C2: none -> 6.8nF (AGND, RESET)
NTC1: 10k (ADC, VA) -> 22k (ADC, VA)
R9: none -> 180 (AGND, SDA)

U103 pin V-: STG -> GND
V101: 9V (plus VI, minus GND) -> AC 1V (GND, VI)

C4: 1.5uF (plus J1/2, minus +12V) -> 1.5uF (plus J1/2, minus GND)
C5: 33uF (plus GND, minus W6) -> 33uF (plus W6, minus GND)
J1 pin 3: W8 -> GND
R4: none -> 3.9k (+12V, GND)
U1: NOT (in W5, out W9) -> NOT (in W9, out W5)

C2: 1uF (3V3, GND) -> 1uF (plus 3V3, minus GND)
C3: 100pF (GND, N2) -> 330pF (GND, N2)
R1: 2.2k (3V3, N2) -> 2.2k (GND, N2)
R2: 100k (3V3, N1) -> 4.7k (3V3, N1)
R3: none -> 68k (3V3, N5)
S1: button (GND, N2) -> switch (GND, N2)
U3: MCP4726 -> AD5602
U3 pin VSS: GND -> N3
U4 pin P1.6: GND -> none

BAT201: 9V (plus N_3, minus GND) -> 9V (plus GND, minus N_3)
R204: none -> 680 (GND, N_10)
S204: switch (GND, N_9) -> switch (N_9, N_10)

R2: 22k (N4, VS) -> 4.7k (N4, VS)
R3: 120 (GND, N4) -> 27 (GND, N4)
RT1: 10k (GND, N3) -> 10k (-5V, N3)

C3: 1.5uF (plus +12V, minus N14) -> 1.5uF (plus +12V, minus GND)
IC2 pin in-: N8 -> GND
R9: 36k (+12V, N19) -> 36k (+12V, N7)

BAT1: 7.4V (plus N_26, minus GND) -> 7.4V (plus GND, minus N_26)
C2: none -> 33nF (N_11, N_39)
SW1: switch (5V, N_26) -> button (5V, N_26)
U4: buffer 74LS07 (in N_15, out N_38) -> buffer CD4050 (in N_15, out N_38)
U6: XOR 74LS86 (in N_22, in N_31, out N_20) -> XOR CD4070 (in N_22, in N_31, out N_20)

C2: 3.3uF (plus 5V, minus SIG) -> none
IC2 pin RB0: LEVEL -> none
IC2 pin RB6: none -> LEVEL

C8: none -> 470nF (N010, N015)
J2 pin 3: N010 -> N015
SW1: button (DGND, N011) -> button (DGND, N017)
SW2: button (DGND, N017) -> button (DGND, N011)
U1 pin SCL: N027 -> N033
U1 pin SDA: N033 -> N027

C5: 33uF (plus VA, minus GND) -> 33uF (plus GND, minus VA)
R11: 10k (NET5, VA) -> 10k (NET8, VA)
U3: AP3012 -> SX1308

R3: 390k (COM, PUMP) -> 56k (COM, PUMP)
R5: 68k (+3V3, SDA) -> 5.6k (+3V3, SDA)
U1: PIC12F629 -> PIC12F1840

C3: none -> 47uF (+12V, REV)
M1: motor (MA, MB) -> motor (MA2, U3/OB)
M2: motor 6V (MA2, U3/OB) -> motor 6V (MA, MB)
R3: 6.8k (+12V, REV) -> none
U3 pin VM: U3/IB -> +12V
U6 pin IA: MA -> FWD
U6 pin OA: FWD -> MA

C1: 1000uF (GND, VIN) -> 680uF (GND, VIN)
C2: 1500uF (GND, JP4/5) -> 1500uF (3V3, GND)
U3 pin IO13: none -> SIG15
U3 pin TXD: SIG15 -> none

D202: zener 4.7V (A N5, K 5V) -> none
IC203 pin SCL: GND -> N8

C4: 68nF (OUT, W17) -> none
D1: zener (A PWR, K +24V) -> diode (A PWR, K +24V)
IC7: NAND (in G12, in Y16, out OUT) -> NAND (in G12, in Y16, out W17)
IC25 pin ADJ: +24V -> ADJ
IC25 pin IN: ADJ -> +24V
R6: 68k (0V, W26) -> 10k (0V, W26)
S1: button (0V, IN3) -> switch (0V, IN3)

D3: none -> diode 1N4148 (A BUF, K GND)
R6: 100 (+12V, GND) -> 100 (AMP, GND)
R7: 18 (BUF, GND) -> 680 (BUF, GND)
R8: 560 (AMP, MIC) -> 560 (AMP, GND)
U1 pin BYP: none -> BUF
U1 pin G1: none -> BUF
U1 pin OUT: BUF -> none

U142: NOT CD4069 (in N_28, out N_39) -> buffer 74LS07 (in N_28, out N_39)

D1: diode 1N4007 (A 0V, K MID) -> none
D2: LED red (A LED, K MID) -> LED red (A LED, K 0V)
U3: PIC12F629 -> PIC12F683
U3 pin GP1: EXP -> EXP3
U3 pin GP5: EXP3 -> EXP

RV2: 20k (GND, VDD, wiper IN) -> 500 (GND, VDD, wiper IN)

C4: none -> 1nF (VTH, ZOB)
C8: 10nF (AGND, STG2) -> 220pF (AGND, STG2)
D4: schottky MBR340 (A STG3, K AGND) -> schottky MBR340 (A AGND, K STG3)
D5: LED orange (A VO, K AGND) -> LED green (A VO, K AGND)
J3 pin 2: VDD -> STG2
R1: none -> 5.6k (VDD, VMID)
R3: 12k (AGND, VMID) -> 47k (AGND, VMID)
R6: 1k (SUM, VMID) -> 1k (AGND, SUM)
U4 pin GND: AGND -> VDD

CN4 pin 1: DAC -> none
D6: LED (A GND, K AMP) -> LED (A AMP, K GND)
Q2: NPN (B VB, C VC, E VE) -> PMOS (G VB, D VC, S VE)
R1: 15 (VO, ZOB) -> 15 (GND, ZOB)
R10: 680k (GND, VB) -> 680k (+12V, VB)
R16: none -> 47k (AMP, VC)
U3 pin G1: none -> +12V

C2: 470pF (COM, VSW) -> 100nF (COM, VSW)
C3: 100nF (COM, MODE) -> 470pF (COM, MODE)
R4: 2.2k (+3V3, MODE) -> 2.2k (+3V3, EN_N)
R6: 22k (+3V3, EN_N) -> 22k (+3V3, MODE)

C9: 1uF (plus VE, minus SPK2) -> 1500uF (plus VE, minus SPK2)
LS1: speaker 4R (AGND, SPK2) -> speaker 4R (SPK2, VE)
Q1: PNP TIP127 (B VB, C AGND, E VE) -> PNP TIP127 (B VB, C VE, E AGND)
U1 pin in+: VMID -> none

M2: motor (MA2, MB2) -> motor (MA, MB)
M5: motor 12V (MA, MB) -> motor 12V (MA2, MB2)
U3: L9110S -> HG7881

- _Task brief_
Reproduce exactly every line that sits between the start of the entries and the line bearing "S1: button (GND, N2) -> switch (GND, N2)", counting both of those lines.

- _Solution to the exercise_
C2: none -> 6.8nF (AGND, RESET)
NTC1: 10k (ADC, VA) -> 22k (ADC, VA)
R9: none -> 180 (AGND, SDA)

U103 pin V-: STG -> GND
V101: 9V (plus VI, minus GND) -> AC 1V (GND, VI)

C4: 1.5uF (plus J1/2, minus +12V) -> 1.5uF (plus J1/2, minus GND)
C5: 33uF (plus GND, minus W6) -> 33uF (plus W6, minus GND)
J1 pin 3: W8 -> GND
R4: none -> 3.9k (+12V, GND)
U1: NOT (in W5, out W9) -> NOT (in W9, out W5)

C2: 1uF (3V3, GND) -> 1uF (plus 3V3, minus GND)
C3: 100pF (GND, N2) -> 330pF (GND, N2)
R1: 2.2k (3V3, N2) -> 2.2k (GND, N2)
R2: 100k (3V3, N1) -> 4.7k (3V3, N1)
R3: none -> 68k (3V3, N5)
S1: button (GND, N2) -> switch (GND, N2)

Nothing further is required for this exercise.